◆ **YOUR INSTRUCTIONS**: Beneath this instruction is a listing. Transcribe from it only the stretch from the line with "C4: 470nF (GND, IC1/TRIG)" through the line with "D3: none -> zener 12V (A COM, K U3/RA3)", both end lines included, exactly as written.

◆ **MATERIAL PROVIDED**:
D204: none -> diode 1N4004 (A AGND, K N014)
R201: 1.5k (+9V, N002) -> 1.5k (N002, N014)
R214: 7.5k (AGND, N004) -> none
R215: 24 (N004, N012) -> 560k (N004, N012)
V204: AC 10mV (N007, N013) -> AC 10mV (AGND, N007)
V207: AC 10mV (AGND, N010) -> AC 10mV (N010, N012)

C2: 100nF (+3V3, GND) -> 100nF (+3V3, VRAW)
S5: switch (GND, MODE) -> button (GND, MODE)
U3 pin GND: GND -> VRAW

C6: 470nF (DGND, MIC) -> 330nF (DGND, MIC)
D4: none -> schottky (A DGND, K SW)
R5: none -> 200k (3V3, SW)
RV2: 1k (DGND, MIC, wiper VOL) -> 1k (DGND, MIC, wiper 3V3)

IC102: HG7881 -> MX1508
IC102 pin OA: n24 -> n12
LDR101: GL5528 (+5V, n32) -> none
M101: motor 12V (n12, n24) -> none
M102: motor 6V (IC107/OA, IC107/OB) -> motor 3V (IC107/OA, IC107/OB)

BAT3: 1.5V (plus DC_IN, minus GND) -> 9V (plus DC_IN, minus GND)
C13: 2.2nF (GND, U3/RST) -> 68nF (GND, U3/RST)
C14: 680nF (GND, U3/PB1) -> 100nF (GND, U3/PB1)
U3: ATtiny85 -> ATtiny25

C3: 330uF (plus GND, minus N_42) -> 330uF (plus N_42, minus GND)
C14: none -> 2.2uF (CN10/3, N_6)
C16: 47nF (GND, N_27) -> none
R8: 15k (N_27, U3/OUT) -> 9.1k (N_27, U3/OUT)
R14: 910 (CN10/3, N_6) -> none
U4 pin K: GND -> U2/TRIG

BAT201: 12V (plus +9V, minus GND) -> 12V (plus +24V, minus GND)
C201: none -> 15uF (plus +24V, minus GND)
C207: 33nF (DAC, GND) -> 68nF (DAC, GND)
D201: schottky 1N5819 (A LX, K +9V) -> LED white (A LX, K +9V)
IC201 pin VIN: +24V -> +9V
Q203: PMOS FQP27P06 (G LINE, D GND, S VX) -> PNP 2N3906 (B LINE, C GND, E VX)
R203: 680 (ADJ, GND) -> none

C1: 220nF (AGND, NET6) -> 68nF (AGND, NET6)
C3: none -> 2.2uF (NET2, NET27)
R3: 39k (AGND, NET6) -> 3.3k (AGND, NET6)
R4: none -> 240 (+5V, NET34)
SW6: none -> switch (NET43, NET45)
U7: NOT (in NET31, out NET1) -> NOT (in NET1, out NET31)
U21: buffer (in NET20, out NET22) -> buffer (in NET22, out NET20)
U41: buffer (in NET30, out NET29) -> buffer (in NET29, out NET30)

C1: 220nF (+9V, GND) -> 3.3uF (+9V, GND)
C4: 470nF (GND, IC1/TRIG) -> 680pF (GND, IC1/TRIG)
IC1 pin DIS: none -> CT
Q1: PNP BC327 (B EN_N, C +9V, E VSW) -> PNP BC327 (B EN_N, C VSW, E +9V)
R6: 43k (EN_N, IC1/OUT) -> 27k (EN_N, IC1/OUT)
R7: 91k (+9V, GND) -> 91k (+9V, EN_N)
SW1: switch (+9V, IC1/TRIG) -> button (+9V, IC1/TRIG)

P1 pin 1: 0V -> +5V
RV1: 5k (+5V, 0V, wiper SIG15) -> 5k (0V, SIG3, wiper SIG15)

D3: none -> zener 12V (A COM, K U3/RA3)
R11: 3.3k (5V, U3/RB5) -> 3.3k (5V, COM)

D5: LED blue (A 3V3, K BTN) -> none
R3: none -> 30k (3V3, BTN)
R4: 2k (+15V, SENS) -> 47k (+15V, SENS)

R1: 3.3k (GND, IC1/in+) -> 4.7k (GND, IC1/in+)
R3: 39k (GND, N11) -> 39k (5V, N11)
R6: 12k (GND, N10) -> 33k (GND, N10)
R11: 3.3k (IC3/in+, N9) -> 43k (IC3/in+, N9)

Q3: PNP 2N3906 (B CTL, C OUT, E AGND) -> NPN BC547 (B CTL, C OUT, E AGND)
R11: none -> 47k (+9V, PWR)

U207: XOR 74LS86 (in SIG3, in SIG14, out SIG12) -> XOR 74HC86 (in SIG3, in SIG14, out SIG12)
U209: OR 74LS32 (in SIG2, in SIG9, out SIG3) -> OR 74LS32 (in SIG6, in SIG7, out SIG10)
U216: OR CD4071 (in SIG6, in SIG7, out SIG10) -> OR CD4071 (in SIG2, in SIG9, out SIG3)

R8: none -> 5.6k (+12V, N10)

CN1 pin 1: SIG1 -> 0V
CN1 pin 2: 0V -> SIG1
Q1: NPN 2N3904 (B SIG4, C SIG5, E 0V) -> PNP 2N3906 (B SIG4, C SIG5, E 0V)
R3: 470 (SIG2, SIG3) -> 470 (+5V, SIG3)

◆ **ANSWER SPACE**:
C4: 470nF (GND, IC1/TRIG) -> 680pF (GND, IC1/TRIG)
IC1 pin DIS: none -> CT
Q1: PNP BC327 (B EN_N, C +9V, E VSW) -> PNP BC327 (B EN_N, C VSW, E +9V)
R6: 43k (EN_N, IC1/OUT) -> 27k (EN_N, IC1/OUT)
R7: 91k (+9V, GND) -> 91k (+9V, EN_N)
SW1: switch (+9V, IC1/TRIG) -> button (+9V, IC1/TRIG)

P1 pin 1: 0V -> +5V
RV1: 5k (+5V, 0V, wiper SIG15) -> 5k (0V, SIG3, wiper SIG15)

D3: none -> zener 12V (A COM, K U3/RA3)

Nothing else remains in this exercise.